- Task prompt -
Which lines of the entries below include "plus"? List them all.

===== Source material =====

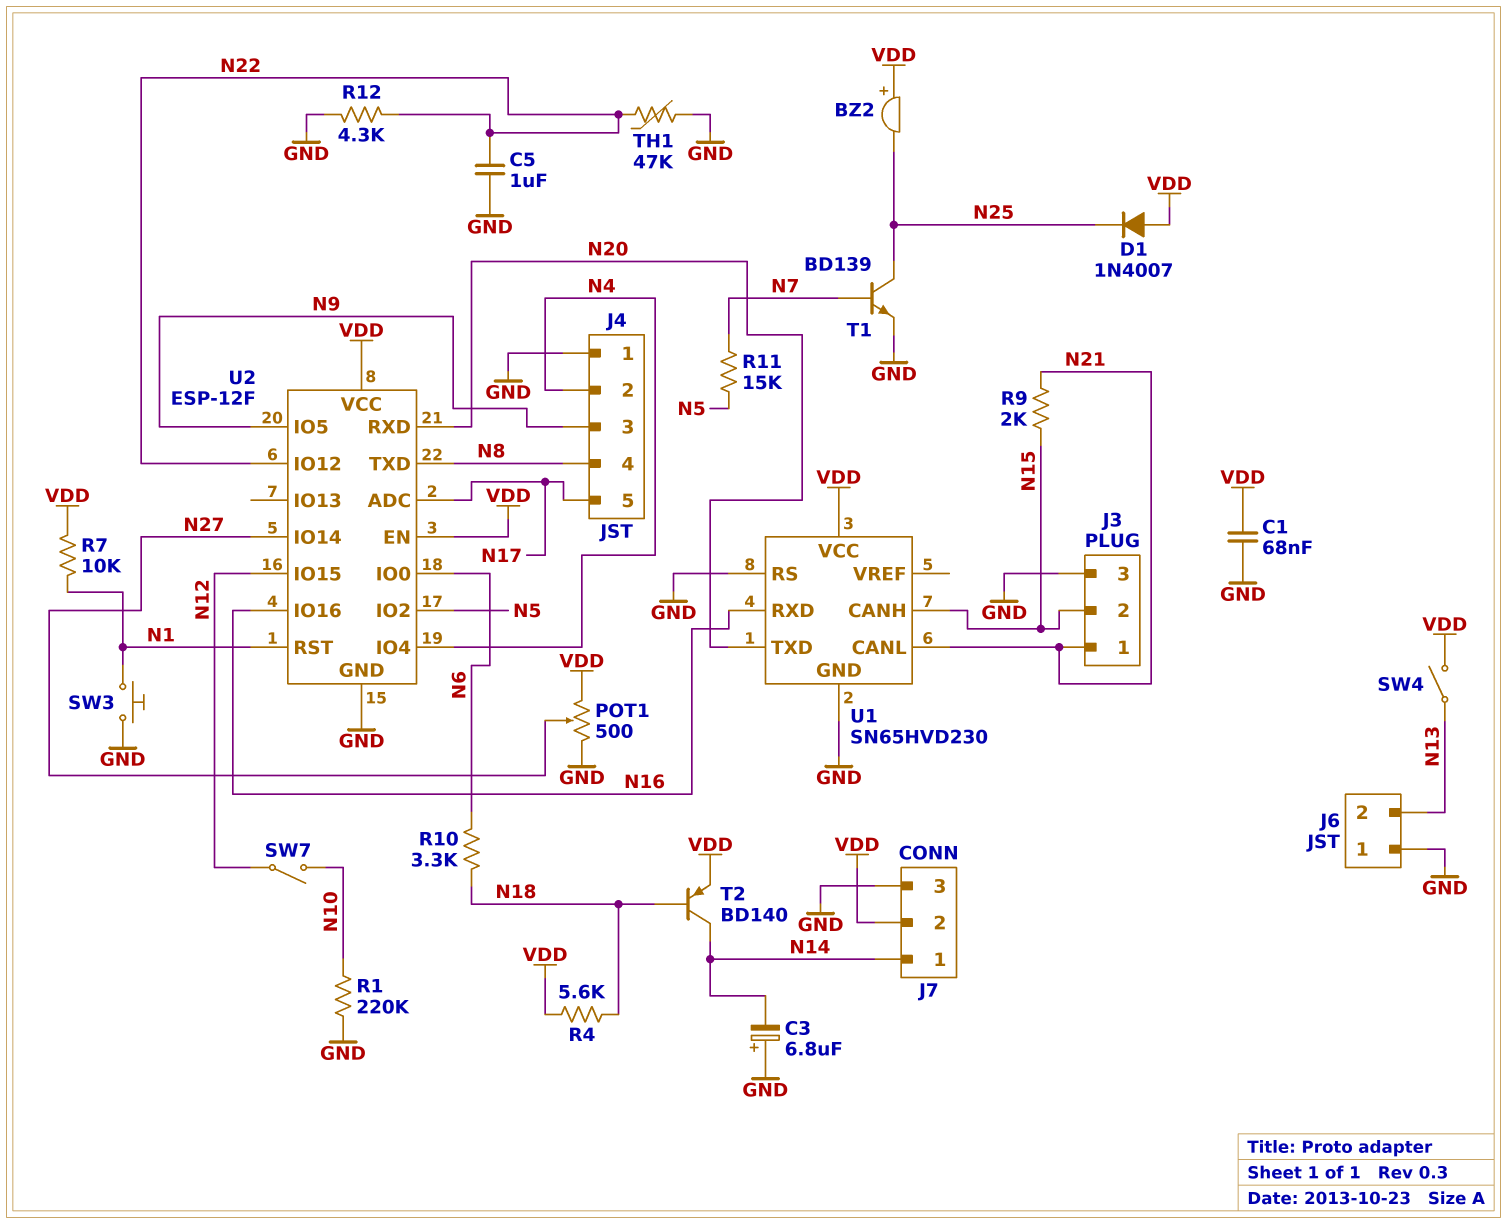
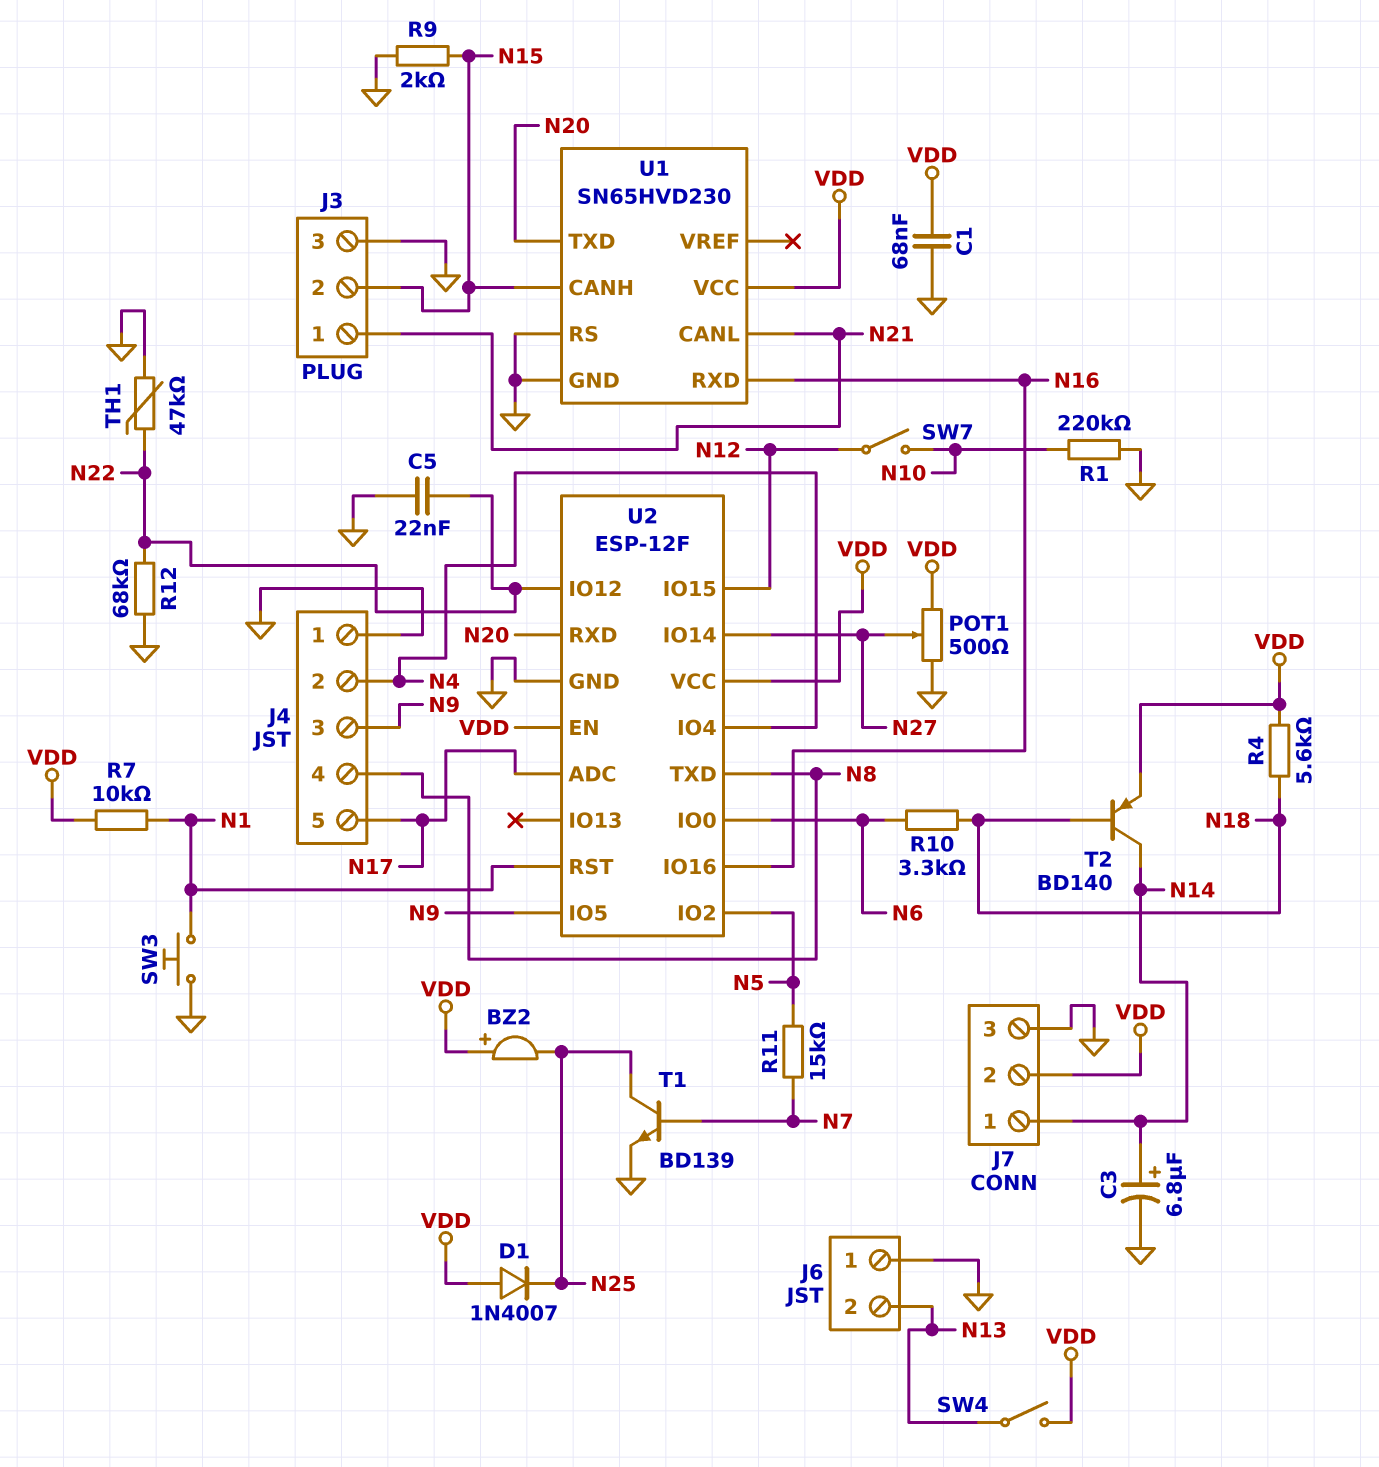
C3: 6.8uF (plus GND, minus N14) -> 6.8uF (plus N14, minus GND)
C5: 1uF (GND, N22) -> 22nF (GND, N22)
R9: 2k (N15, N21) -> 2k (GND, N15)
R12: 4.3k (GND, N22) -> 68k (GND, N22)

=====
===== Source material =====

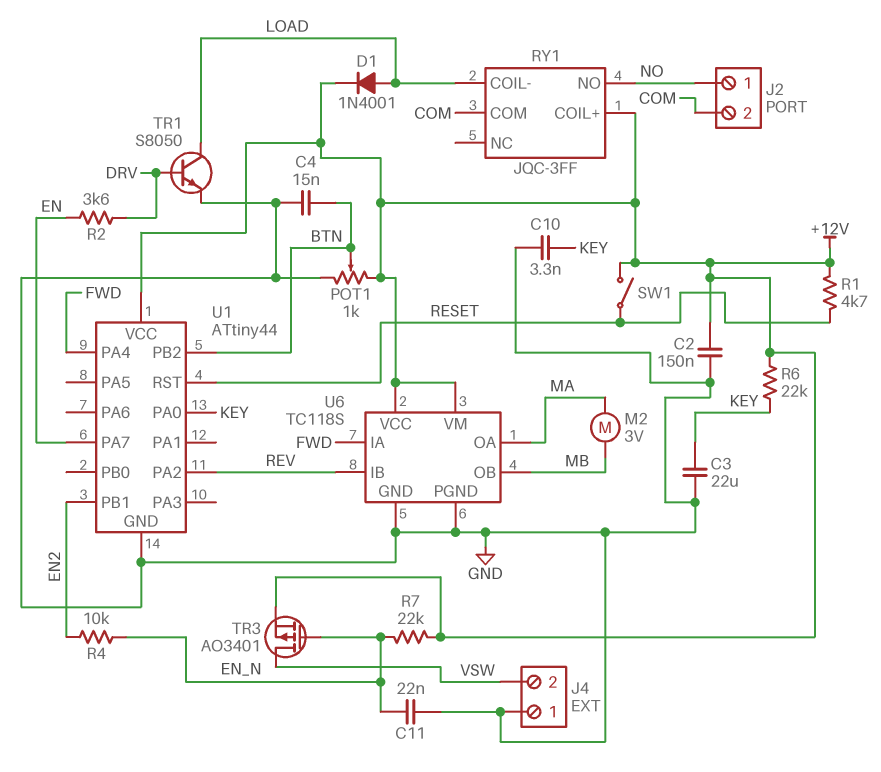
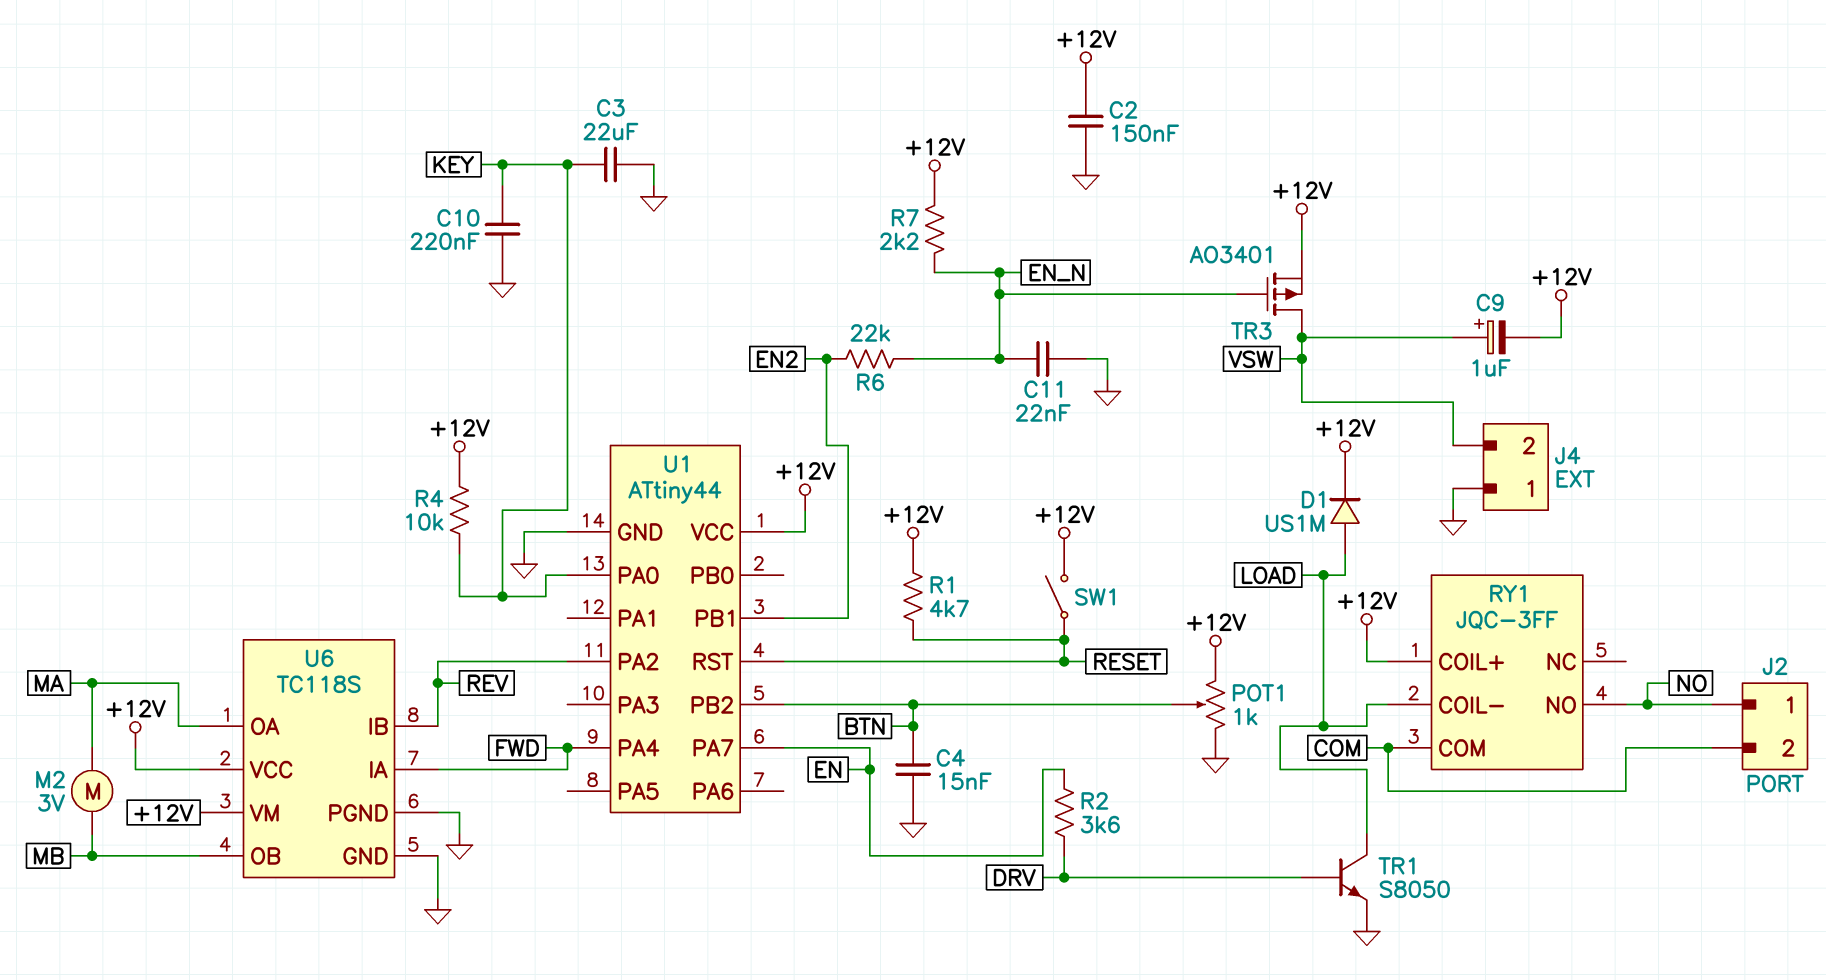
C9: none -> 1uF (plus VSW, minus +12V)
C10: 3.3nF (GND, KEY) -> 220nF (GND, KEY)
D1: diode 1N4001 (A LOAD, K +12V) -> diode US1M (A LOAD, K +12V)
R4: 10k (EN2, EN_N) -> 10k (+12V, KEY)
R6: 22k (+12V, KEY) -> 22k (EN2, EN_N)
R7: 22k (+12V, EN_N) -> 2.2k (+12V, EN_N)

=====

- Exercise response -
C3: 6.8uF (plus GND, minus N14) -> 6.8uF (plus N14, minus GND)
C9: none -> 1uF (plus VSW, minus +12V)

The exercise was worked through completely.